Reproduce the section of the listing that begins at the line containing "R11: 20k (VB2, VOL) -> 20k (+5V, VB2)" and finishes at the line containing "D5: diode US1M (A +5V, K N5) -> none". Include both end lines and nothing beyond them.

=======

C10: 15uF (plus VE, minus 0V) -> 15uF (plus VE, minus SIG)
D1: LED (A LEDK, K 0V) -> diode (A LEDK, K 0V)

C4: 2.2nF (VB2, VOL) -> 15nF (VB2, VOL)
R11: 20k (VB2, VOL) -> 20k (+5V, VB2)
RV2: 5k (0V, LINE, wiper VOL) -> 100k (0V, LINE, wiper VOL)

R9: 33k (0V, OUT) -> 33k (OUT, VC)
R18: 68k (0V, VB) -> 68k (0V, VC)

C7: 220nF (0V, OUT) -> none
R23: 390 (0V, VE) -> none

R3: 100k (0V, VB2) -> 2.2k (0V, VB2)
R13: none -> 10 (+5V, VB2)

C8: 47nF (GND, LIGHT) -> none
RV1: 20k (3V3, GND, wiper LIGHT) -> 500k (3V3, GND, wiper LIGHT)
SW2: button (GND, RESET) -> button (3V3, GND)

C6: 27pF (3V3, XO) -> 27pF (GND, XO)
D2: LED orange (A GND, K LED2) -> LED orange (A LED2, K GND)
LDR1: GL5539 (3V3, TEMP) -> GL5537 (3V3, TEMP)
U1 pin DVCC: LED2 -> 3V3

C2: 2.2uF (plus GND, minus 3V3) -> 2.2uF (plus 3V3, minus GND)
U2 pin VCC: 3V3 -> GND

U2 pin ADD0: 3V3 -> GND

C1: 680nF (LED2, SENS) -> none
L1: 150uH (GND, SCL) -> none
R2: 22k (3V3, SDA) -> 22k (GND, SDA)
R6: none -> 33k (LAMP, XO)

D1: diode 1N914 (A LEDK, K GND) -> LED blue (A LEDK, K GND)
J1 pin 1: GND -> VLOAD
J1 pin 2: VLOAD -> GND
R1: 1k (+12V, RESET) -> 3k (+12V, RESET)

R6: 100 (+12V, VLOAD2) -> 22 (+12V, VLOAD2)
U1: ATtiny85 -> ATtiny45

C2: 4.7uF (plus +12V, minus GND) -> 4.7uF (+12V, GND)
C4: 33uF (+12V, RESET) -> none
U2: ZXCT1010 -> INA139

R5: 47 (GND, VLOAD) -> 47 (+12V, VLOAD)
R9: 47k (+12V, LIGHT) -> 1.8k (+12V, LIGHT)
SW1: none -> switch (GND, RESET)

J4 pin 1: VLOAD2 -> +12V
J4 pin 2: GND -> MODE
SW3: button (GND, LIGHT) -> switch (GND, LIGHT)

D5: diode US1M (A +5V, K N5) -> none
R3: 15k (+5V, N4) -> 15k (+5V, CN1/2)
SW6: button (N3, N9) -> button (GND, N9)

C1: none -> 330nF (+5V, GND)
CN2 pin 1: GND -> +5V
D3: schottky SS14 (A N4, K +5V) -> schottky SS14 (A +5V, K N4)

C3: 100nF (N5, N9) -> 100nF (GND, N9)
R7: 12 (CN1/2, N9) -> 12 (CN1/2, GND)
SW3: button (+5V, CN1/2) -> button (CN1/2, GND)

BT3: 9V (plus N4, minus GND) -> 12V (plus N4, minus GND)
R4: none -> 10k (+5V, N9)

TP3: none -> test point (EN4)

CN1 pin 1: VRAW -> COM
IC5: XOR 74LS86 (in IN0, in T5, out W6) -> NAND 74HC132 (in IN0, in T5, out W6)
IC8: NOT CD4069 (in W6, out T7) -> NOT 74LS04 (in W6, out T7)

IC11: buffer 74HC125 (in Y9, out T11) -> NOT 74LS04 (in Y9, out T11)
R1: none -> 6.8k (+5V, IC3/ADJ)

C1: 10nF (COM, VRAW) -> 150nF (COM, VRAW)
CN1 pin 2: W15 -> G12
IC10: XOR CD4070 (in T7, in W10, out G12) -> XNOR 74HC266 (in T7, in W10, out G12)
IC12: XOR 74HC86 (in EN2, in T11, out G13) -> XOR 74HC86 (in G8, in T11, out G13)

=======

> **Response area**:
R11: 20k (VB2, VOL) -> 20k (+5V, VB2)
RV2: 5k (0V, LINE, wiper VOL) -> 100k (0V, LINE, wiper VOL)

R9: 33k (0V, OUT) -> 33k (OUT, VC)
R18: 68k (0V, VB) -> 68k (0V, VC)

C7: 220nF (0V, OUT) -> none
R23: 390 (0V, VE) -> none

R3: 100k (0V, VB2) -> 2.2k (0V, VB2)
R13: none -> 10 (+5V, VB2)

C8: 47nF (GND, LIGHT) -> none
RV1: 20k (3V3, GND, wiper LIGHT) -> 500k (3V3, GND, wiper LIGHT)
SW2: button (GND, RESET) -> button (3V3, GND)

C6: 27pF (3V3, XO) -> 27pF (GND, XO)
D2: LED orange (A GND, K LED2) -> LED orange (A LED2, K GND)
LDR1: GL5539 (3V3, TEMP) -> GL5537 (3V3, TEMP)
U1 pin DVCC: LED2 -> 3V3

C2: 2.2uF (plus GND, minus 3V3) -> 2.2uF (plus 3V3, minus GND)
U2 pin VCC: 3V3 -> GND

U2 pin ADD0: 3V3 -> GND

C1: 680nF (LED2, SENS) -> none
L1: 150uH (GND, SCL) -> none
R2: 22k (3V3, SDA) -> 22k (GND, SDA)
R6: none -> 33k (LAMP, XO)

D1: diode 1N914 (A LEDK, K GND) -> LED blue (A LEDK, K GND)
J1 pin 1: GND -> VLOAD
J1 pin 2: VLOAD -> GND
R1: 1k (+12V, RESET) -> 3k (+12V, RESET)

R6: 100 (+12V, VLOAD2) -> 22 (+12V, VLOAD2)
U1: ATtiny85 -> ATtiny45

C2: 4.7uF (plus +12V, minus GND) -> 4.7uF (+12V, GND)
C4: 33uF (+12V, RESET) -> none
U2: ZXCT1010 -> INA139

R5: 47 (GND, VLOAD) -> 47 (+12V, VLOAD)
R9: 47k (+12V, LIGHT) -> 1.8k (+12V, LIGHT)
SW1: none -> switch (GND, RESET)

J4 pin 1: VLOAD2 -> +12V
J4 pin 2: GND -> MODE
SW3: button (GND, LIGHT) -> switch (GND, LIGHT)

D5: diode US1M (A +5V, K N5) -> none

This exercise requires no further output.